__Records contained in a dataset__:

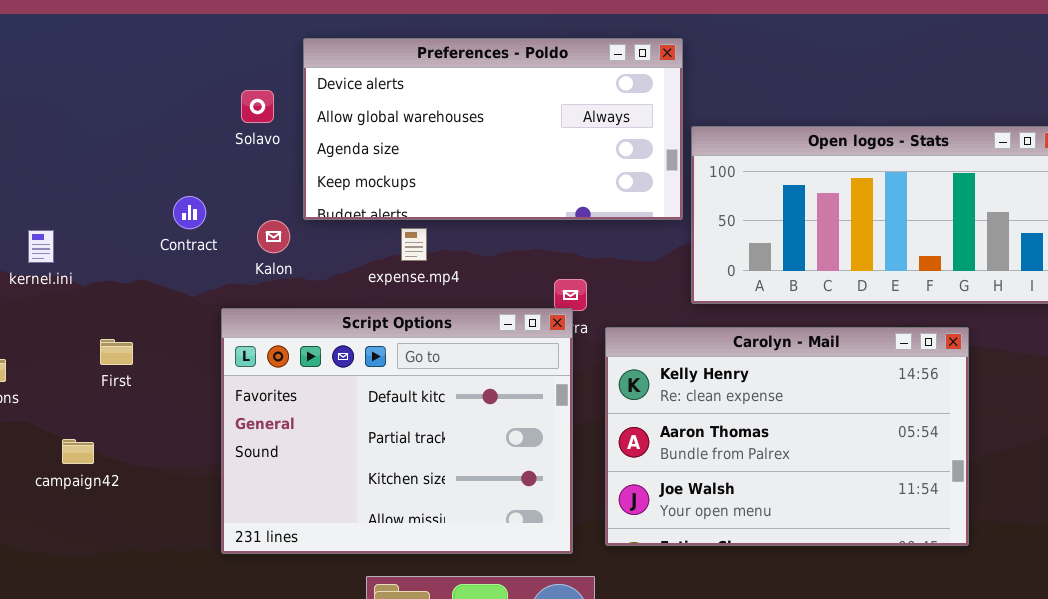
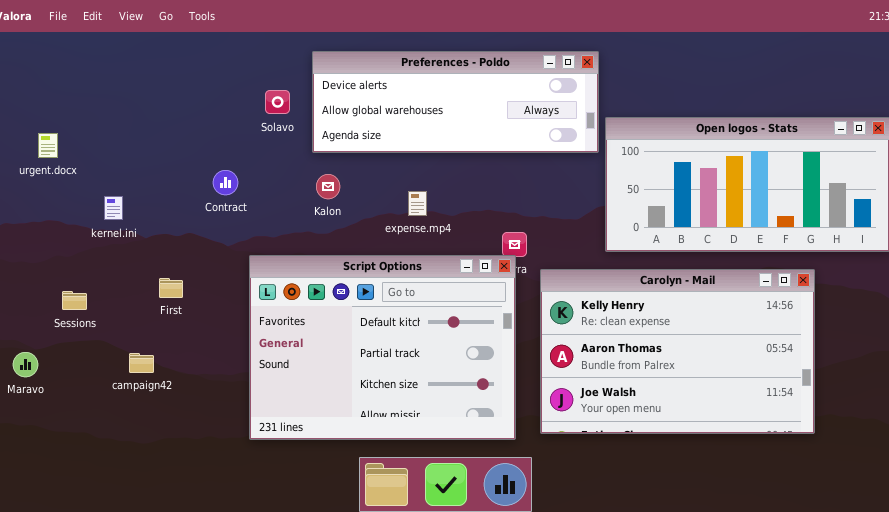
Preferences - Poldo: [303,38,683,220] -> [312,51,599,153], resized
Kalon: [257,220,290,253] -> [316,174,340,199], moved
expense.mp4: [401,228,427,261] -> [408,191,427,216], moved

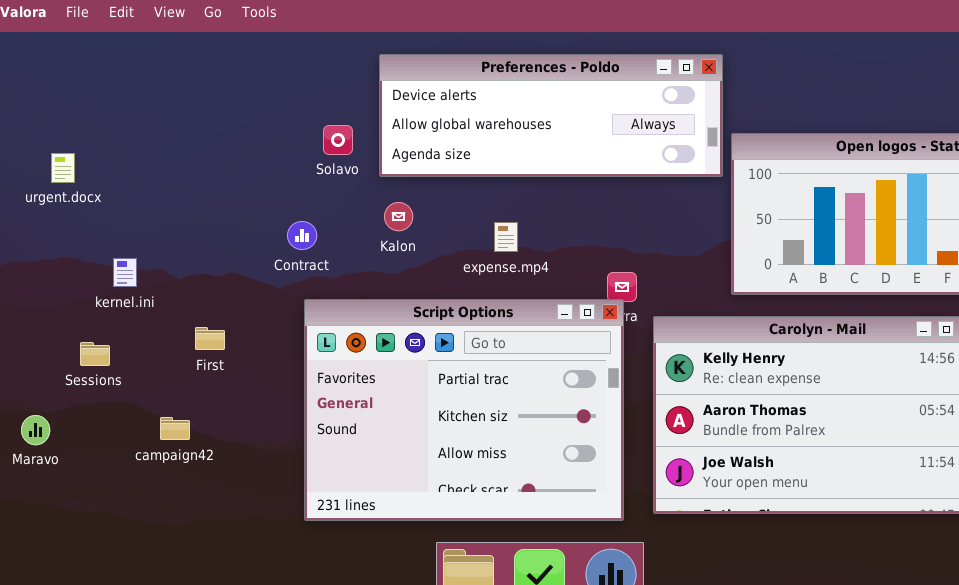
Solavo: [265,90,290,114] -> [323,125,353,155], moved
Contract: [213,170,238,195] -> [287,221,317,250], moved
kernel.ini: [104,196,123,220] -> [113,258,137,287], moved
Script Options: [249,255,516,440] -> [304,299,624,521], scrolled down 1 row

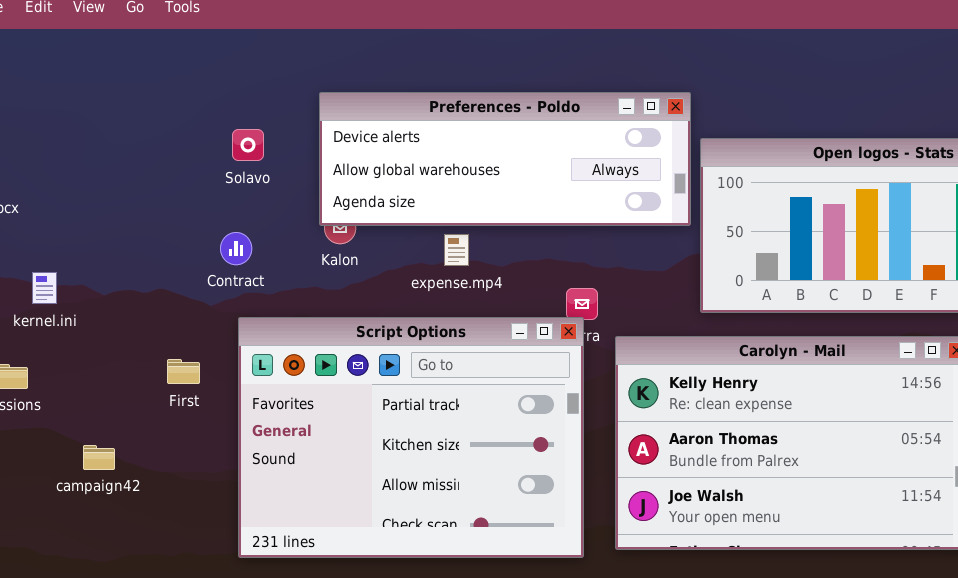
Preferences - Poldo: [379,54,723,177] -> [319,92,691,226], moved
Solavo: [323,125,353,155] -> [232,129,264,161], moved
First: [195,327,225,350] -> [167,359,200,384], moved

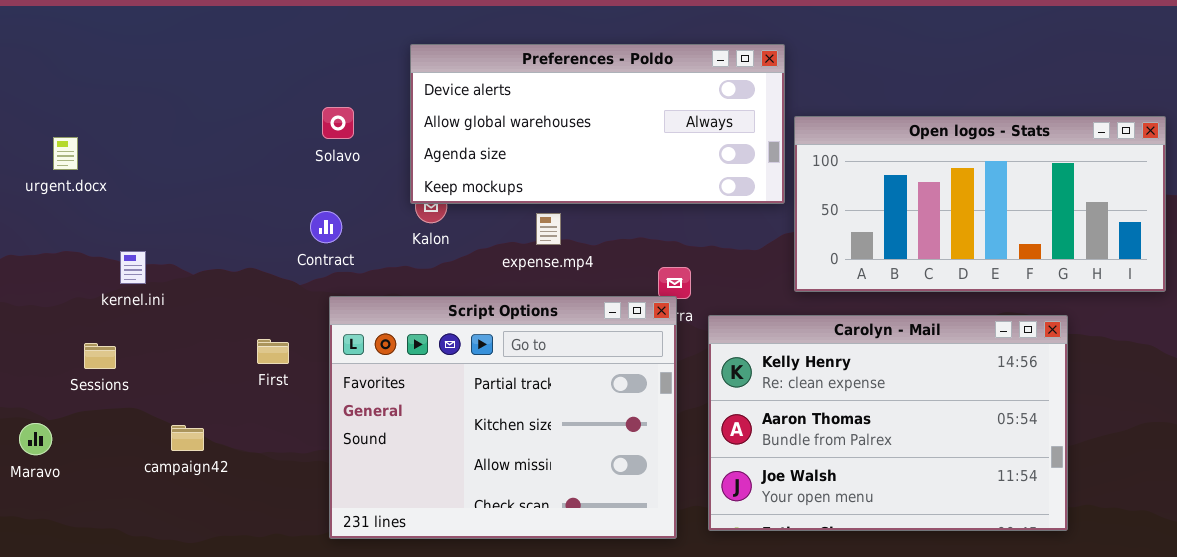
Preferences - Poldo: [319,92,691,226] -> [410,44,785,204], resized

...

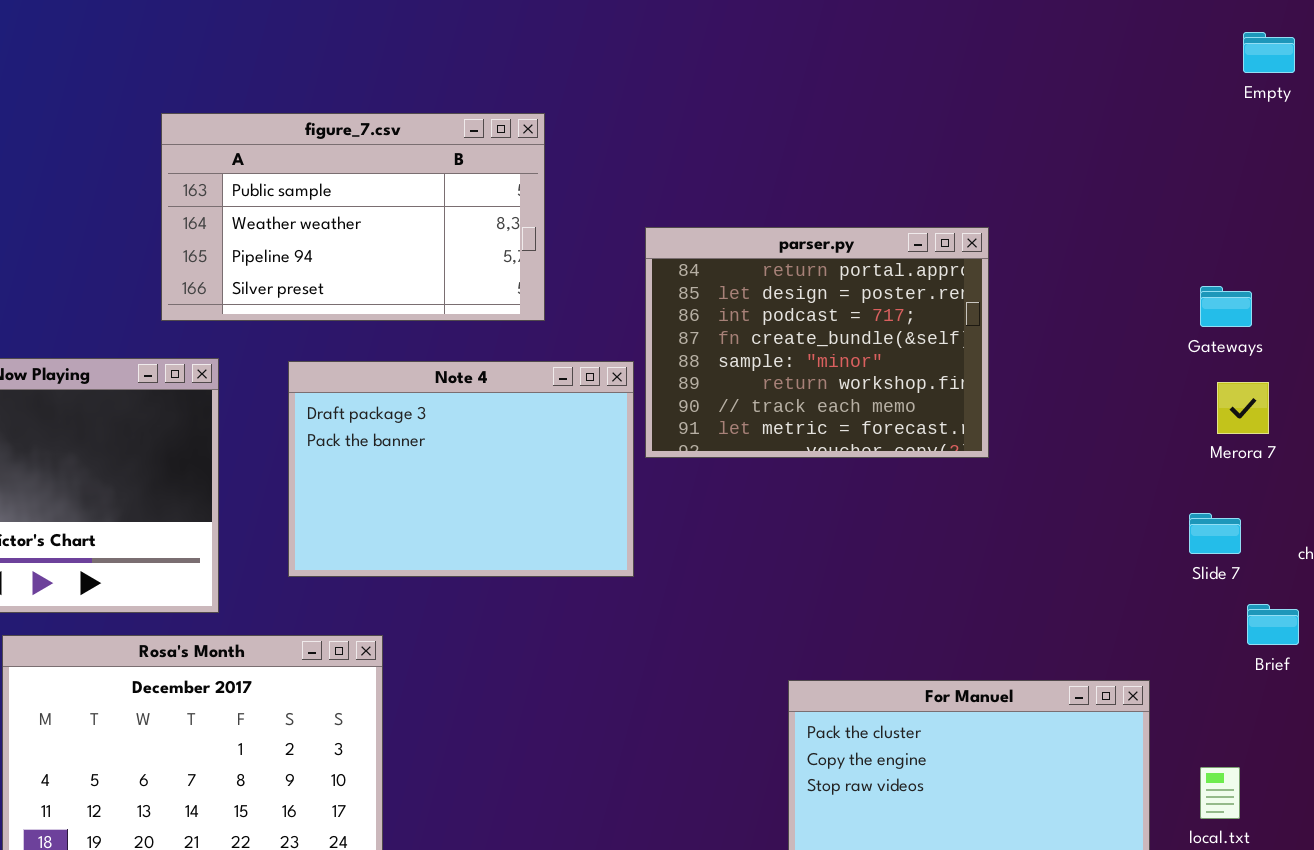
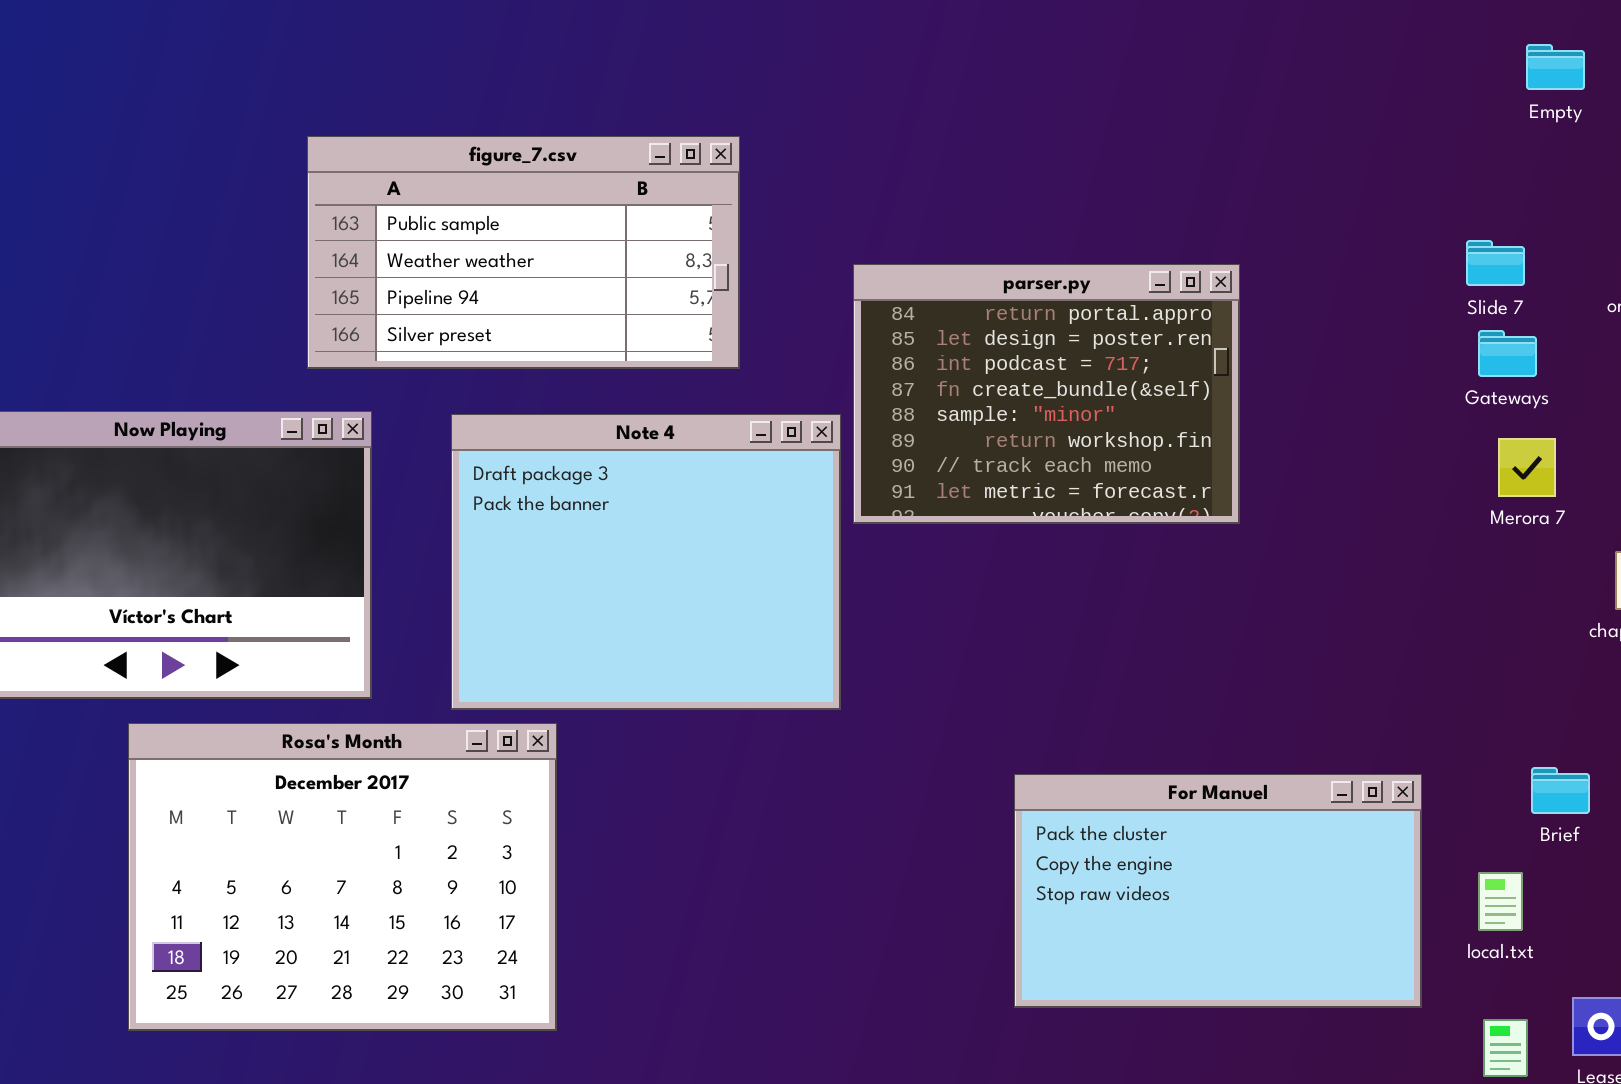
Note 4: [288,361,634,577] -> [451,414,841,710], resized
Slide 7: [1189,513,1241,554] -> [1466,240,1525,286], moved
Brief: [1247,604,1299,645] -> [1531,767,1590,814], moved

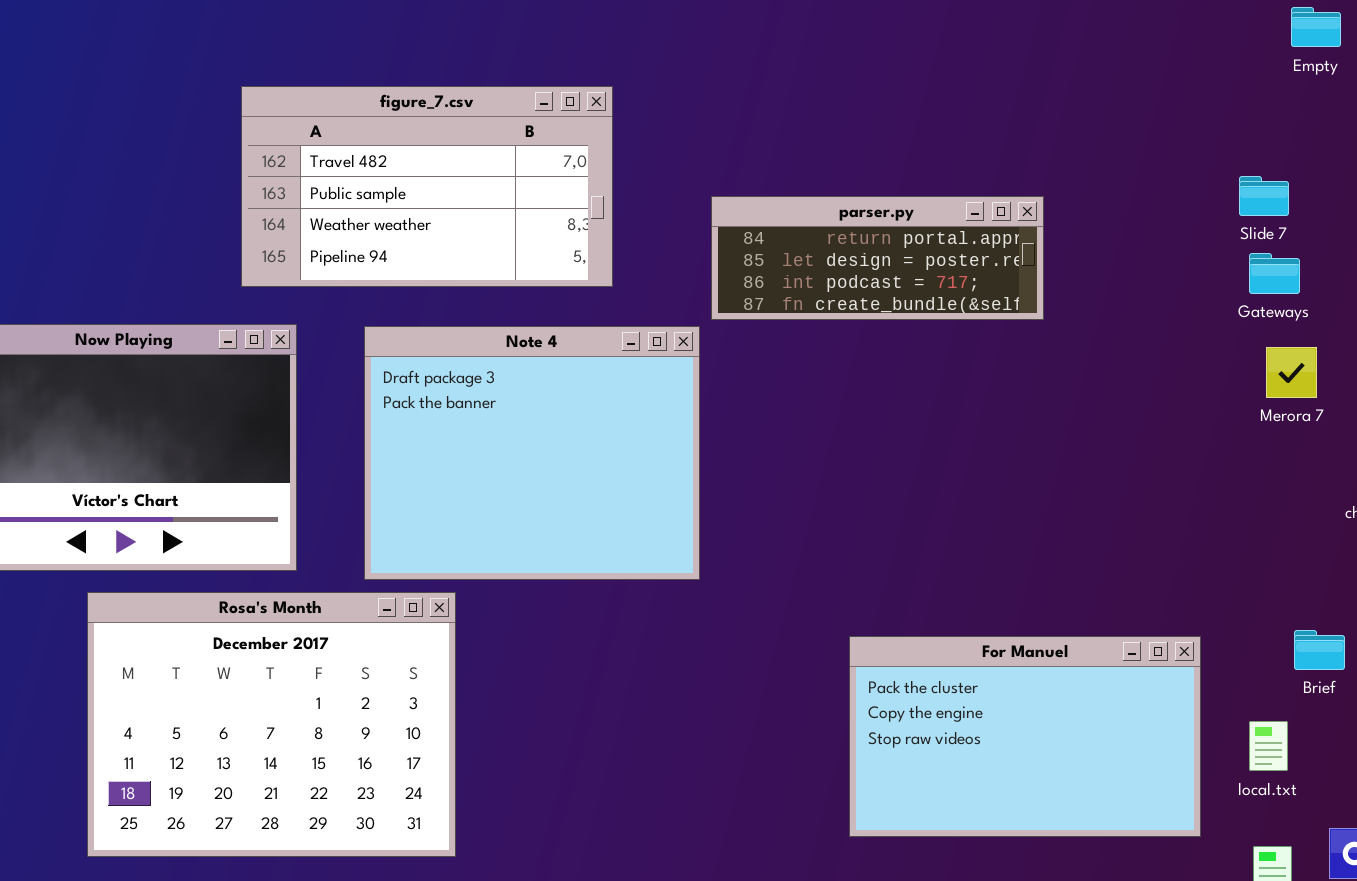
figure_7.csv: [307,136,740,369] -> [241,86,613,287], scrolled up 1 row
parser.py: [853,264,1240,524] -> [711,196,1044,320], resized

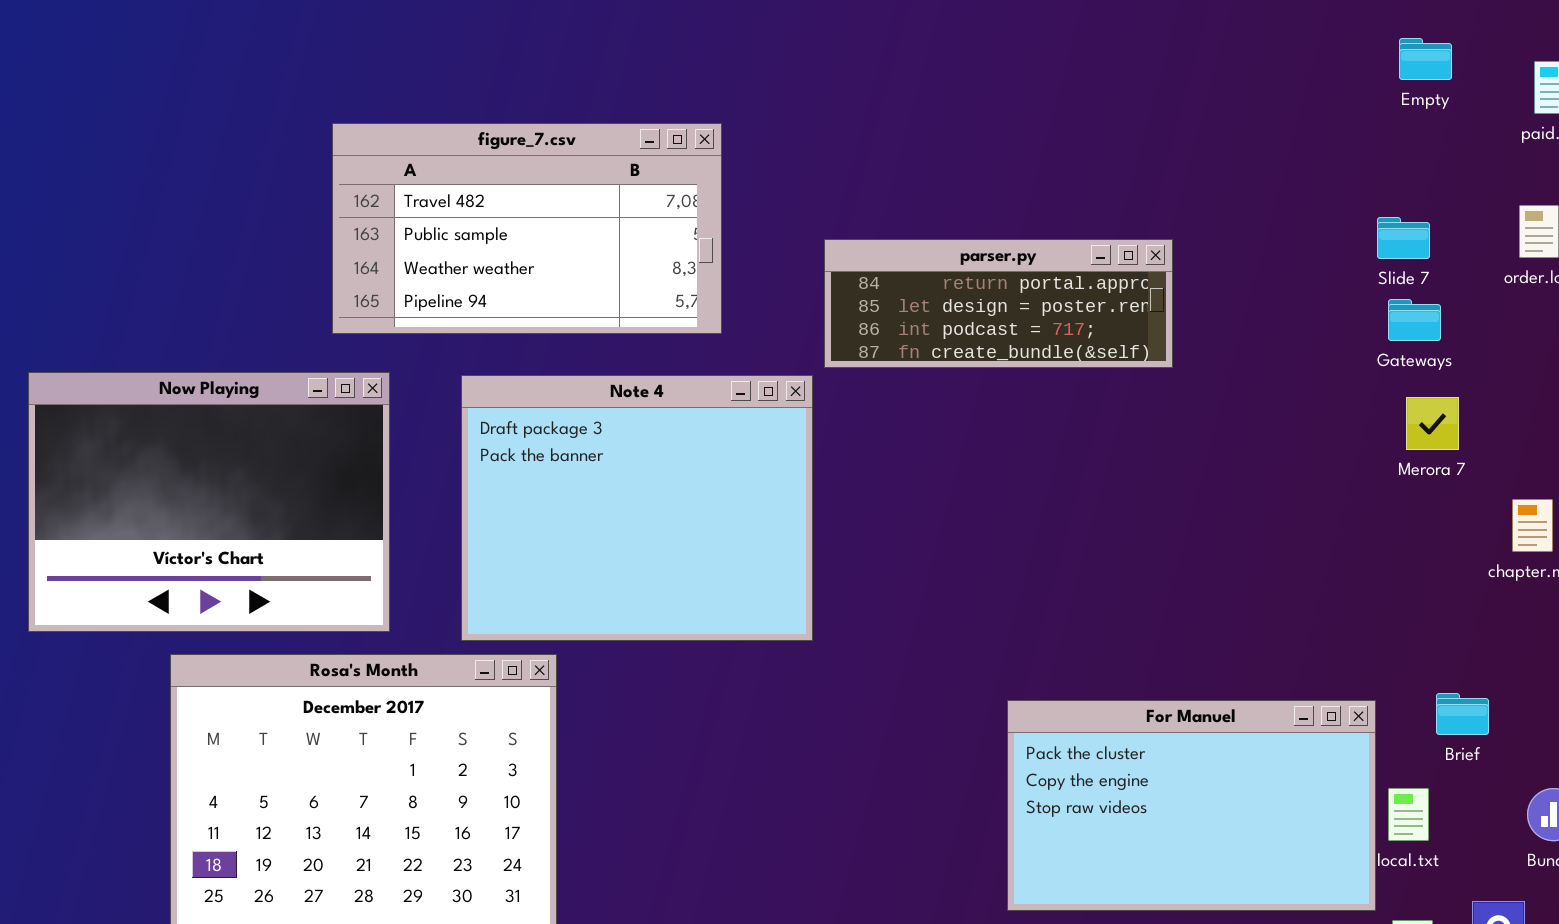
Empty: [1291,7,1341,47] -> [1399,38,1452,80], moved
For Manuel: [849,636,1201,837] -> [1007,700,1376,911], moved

__TASK DIRECTIONS__: Beginning with the line above that has "Solavo: [265,90,290,114] ->" and going on through the line that has "Preferences - Poldo: [379,54,723,177]", retype every line exactly and add nothing else; drop the pictures.

__PROBLEM SOLUTION__:
Solavo: [265,90,290,114] -> [323,125,353,155], moved
Contract: [213,170,238,195] -> [287,221,317,250], moved
kernel.ini: [104,196,123,220] -> [113,258,137,287], moved
Script Options: [249,255,516,440] -> [304,299,624,521], scrolled down 1 row

Preferences - Poldo: [379,54,723,177] -> [319,92,691,226], moved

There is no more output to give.